(Records for this exercise)

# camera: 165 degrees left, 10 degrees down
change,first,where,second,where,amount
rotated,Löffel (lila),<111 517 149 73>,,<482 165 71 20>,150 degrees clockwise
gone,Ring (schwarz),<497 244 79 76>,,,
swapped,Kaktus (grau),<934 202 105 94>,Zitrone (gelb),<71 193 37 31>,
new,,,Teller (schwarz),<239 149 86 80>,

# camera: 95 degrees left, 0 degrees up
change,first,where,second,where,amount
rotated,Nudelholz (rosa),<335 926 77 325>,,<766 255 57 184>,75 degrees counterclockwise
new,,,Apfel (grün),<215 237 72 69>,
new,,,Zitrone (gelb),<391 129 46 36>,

(End Records for this exercise)
(Records for this exercise)

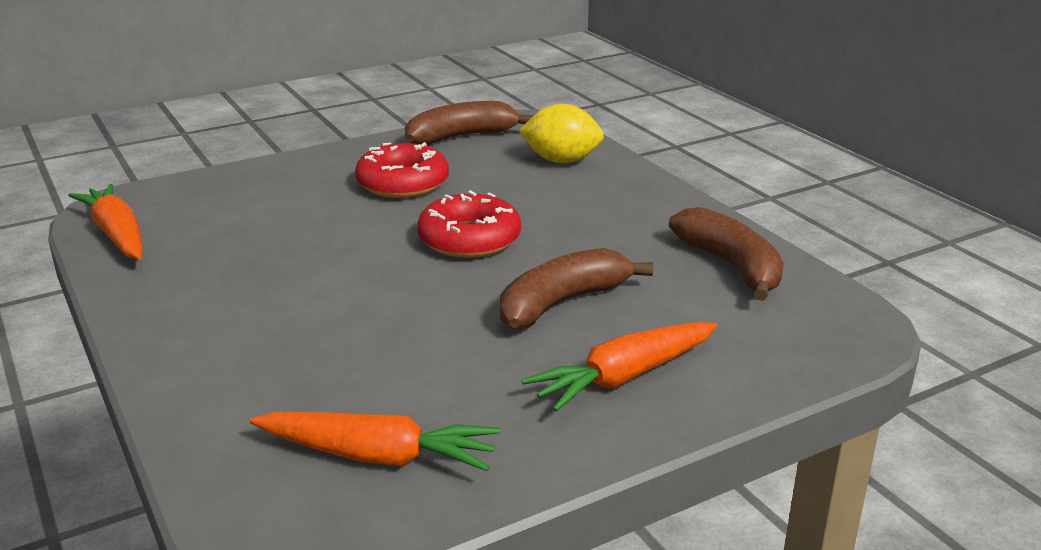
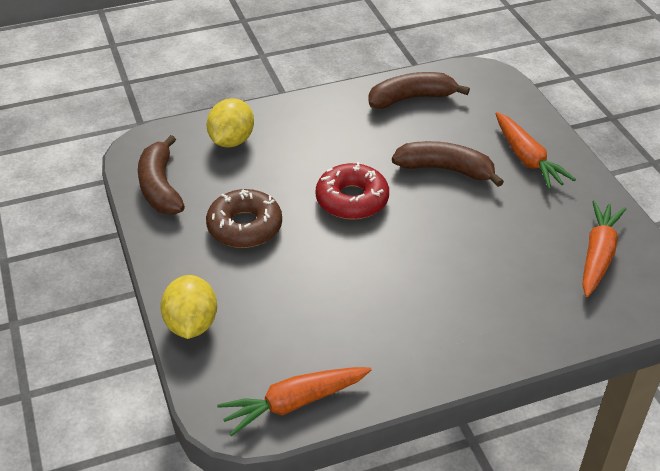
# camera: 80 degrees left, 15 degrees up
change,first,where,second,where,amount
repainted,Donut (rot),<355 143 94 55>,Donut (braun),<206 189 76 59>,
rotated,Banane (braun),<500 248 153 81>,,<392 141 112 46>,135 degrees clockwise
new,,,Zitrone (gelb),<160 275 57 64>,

(End Records for this exercise)

=== Required action ===
Transcribe the records above from the line holding "# camera: 165 degrees left, 10 degrees down" down to the line holding "swapped,Kaktus (grau),<934 202", inclusive, without adding anything.

=== Written answer ===
# camera: 165 degrees left, 10 degrees down
change,first,where,second,where,amount
rotated,Löffel (lila),<111 517 149 73>,,<482 165 71 20>,150 degrees clockwise
gone,Ring (schwarz),<497 244 79 76>,,,
swapped,Kaktus (grau),<934 202 105 94>,Zitrone (gelb),<71 193 37 31>,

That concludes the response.